***** Dataset entries *****
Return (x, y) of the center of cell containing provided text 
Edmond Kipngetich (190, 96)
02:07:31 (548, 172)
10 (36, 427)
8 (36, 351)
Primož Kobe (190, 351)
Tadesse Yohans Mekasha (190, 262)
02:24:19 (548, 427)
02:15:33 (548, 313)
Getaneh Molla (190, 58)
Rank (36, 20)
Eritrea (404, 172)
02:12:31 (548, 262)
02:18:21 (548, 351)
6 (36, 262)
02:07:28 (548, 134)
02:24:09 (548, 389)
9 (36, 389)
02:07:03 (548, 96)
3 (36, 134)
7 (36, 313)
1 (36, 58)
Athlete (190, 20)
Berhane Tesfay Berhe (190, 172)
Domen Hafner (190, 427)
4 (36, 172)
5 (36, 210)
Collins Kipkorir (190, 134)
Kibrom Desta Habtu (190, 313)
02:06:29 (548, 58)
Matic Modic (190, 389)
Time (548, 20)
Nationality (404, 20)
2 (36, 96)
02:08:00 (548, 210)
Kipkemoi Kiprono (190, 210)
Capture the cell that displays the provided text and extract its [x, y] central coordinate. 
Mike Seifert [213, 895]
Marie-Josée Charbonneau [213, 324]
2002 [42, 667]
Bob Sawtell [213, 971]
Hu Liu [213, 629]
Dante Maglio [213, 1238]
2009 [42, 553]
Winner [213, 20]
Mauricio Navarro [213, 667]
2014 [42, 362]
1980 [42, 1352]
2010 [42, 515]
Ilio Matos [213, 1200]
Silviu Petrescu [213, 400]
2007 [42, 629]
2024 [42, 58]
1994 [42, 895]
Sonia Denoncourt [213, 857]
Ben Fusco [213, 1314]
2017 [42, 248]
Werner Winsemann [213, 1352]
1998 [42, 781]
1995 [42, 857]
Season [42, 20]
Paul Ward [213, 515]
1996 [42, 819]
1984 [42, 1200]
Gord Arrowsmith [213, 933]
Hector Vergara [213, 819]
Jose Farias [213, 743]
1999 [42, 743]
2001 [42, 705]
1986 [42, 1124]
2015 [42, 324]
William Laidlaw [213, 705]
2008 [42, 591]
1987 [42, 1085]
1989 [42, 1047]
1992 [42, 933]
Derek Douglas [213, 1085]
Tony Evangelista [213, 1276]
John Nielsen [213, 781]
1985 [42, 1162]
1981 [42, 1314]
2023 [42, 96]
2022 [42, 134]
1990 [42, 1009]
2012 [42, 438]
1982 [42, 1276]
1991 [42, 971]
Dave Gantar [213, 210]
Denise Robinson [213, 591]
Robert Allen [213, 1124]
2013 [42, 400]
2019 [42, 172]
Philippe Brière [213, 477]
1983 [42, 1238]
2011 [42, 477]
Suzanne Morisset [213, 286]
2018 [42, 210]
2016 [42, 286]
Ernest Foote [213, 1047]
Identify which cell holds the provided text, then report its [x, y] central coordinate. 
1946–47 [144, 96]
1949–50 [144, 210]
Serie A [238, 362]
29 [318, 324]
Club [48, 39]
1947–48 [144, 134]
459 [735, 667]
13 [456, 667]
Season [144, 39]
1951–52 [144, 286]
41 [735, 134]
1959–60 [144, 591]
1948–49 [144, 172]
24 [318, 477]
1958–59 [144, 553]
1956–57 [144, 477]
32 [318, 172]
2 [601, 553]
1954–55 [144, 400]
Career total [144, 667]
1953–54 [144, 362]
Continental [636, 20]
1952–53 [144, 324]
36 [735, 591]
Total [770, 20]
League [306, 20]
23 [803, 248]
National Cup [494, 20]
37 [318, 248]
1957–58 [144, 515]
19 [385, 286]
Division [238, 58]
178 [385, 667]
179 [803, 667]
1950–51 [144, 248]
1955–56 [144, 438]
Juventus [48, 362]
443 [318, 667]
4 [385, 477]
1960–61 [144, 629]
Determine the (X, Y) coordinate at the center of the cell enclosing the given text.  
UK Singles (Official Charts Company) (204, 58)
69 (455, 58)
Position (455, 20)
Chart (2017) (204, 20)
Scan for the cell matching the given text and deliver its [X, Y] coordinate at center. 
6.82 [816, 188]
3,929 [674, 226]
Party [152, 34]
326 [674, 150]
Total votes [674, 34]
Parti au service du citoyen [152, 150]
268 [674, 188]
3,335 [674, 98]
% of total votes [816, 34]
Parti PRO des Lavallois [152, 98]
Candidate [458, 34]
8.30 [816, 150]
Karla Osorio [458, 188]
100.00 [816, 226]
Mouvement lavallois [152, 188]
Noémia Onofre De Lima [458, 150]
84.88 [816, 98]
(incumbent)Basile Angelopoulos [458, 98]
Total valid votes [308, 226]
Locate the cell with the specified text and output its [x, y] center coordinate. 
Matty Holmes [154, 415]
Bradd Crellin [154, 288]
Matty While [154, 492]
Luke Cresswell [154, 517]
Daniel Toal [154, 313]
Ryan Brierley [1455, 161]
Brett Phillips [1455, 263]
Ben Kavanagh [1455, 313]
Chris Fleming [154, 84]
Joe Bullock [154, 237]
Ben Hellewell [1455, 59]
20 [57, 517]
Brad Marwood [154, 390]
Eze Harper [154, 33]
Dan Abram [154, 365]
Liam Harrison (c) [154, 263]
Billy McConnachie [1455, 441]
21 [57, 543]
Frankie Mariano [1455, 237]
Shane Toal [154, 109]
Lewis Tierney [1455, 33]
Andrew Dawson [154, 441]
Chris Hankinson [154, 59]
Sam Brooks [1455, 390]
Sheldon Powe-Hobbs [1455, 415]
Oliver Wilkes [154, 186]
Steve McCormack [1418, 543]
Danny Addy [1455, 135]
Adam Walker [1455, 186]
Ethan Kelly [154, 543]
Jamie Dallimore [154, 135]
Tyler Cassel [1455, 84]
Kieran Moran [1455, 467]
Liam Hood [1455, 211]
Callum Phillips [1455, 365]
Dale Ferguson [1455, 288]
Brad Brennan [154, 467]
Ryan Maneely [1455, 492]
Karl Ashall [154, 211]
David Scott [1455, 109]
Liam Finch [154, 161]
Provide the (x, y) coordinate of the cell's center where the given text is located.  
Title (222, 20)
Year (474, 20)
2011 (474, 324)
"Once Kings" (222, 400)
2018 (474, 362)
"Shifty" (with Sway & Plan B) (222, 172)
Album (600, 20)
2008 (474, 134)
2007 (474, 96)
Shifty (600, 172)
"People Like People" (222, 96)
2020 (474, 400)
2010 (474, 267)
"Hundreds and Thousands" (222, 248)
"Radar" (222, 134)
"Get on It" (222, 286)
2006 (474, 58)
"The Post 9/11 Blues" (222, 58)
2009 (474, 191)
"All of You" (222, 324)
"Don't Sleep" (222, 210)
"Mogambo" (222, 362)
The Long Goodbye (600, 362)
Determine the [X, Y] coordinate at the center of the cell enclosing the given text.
*****
▶ **Requirement**: Rewrite the records from the start through the line holding "Hector Vergara [213, 819]", inclusive, replacing "Athlete" with "Runner" and keeping everything else the same.

▶ **Solution to the problem**:
Return (x, y) of the center of cell containing provided text 
Edmond Kipngetich (190, 96)
02:07:31 (548, 172)
10 (36, 427)
8 (36, 351)
Primož Kobe (190, 351)
Tadesse Yohans Mekasha (190, 262)
02:24:19 (548, 427)
02:15:33 (548, 313)
Getaneh Molla (190, 58)
Rank (36, 20)
Eritrea (404, 172)
02:12:31 (548, 262)
02:18:21 (548, 351)
6 (36, 262)
02:07:28 (548, 134)
02:24:09 (548, 389)
9 (36, 389)
02:07:03 (548, 96)
3 (36, 134)
7 (36, 313)
1 (36, 58)
Runner (190, 20)
Berhane Tesfay Berhe (190, 172)
Domen Hafner (190, 427)
4 (36, 172)
5 (36, 210)
Collins Kipkorir (190, 134)
Kibrom Desta Habtu (190, 313)
02:06:29 (548, 58)
Matic Modic (190, 389)
Time (548, 20)
Nationality (404, 20)
2 (36, 96)
02:08:00 (548, 210)
Kipkemoi Kiprono (190, 210)
Capture the cell that displays the provided text and extract its [x, y] central coordinate. 
Mike Seifert [213, 895]
Marie-Josée Charbonneau [213, 324]
2002 [42, 667]
Bob Sawtell [213, 971]
Hu Liu [213, 629]
Dante Maglio [213, 1238]
2009 [42, 553]
Winner [213, 20]
Mauricio Navarro [213, 667]
2014 [42, 362]
1980 [42, 1352]
2010 [42, 515]
Ilio Matos [213, 1200]
Silviu Petrescu [213, 400]
2007 [42, 629]
2024 [42, 58]
1994 [42, 895]
Sonia Denoncourt [213, 857]
Ben Fusco [213, 1314]
2017 [42, 248]
Werner Winsemann [213, 1352]
1998 [42, 781]
1995 [42, 857]
Season [42, 20]
Paul Ward [213, 515]
1996 [42, 819]
1984 [42, 1200]
Gord Arrowsmith [213, 933]
Hector Vergara [213, 819]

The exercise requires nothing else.